*** Task data ***
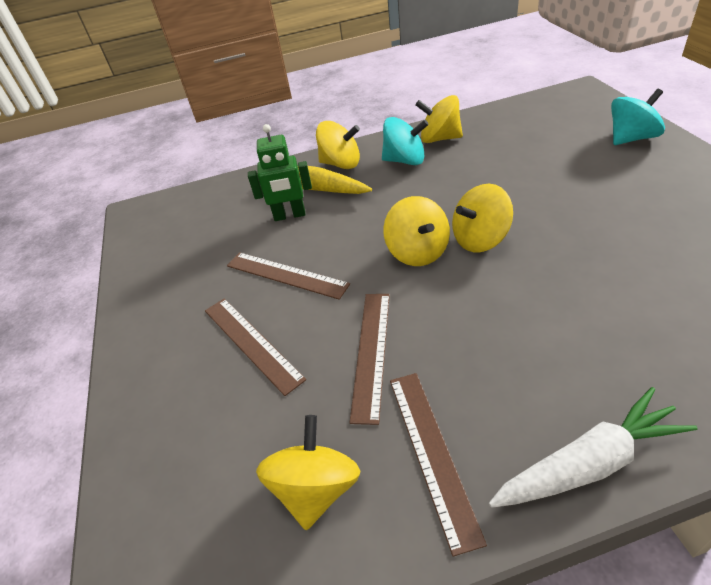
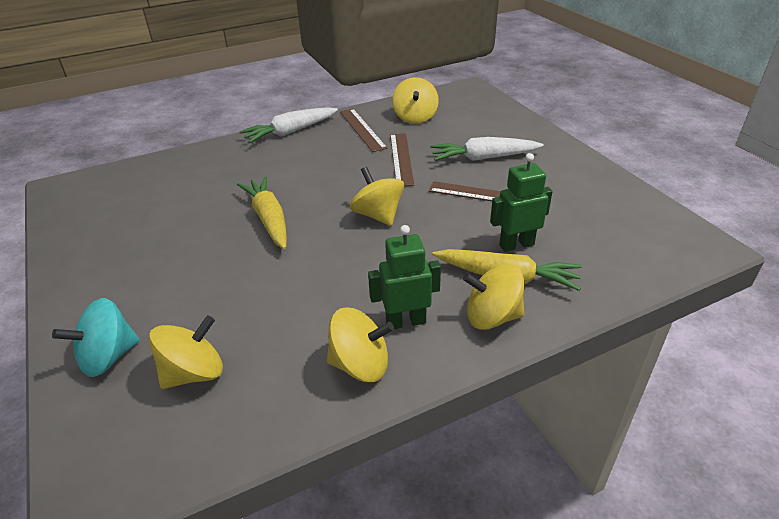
camera: 165 degrees right, 5 degrees down
(252, 343) = (483, 158): brown ruler -> white carrot
(405, 160) = (405, 321): turquoise spinning top -> green robot
(480, 239) = (324, 227): yellow spinning top -> yellow spinning top (194, 373)
(550, 251) = (269, 219): none -> yellow carrot

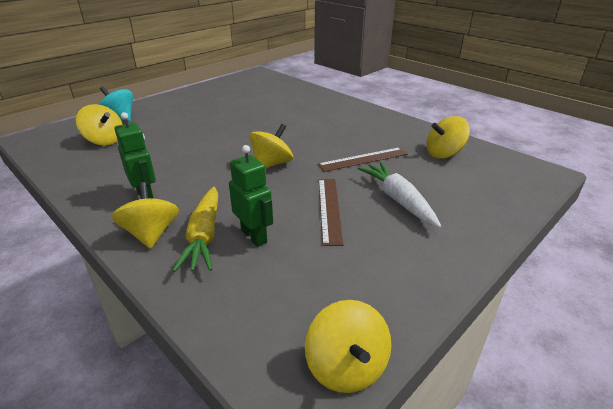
camera: 70 degrees right, 5 degrees down
(269, 219) = (250, 128): yellow carrot -> none
(290, 132) = (367, 111): white carrot -> none
(360, 365) = (104, 187): yellow spinning top -> yellow spinning top (346, 367)
(362, 129) = (397, 135): brown ruler -> none

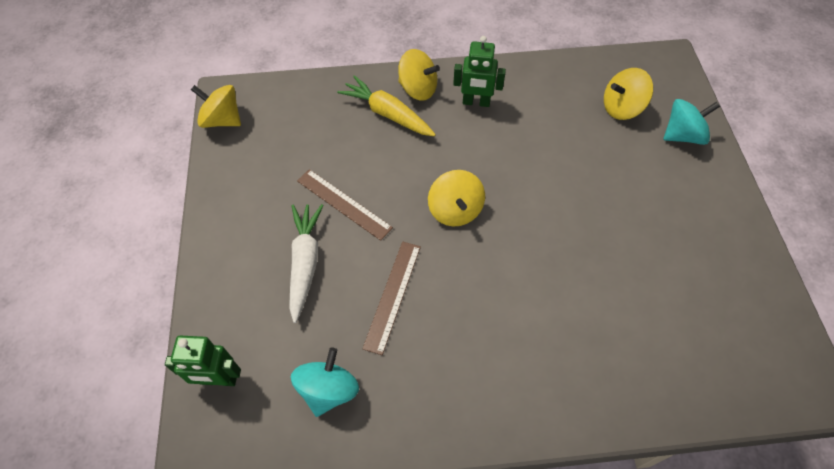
camera: 130 degrees right, 25 degrees up
(254, 236) = (359, 139): green robot -> green robot (219, 379)
(398, 200) = (305, 262): white carrot -> white carrot turned 105 degrees counterclockwise
(444, 153) = (328, 390): yellow spinning top -> turquoise spinning top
*** End of Task data ***
:: To-do item ::
Repeat the records word for word, skipping pictures.

:: Exercise answer ::
camera: 165 degrees right, 5 degrees down
(252, 343) = (483, 158): brown ruler -> white carrot
(405, 160) = (405, 321): turquoise spinning top -> green robot
(480, 239) = (324, 227): yellow spinning top -> yellow spinning top (194, 373)
(550, 251) = (269, 219): none -> yellow carrot

camera: 70 degrees right, 5 degrees down
(269, 219) = (250, 128): yellow carrot -> none
(290, 132) = (367, 111): white carrot -> none
(360, 365) = (104, 187): yellow spinning top -> yellow spinning top (346, 367)
(362, 129) = (397, 135): brown ruler -> none

camera: 130 degrees right, 25 degrees up
(254, 236) = (359, 139): green robot -> green robot (219, 379)
(398, 200) = (305, 262): white carrot -> white carrot turned 105 degrees counterclockwise
(444, 153) = (328, 390): yellow spinning top -> turquoise spinning top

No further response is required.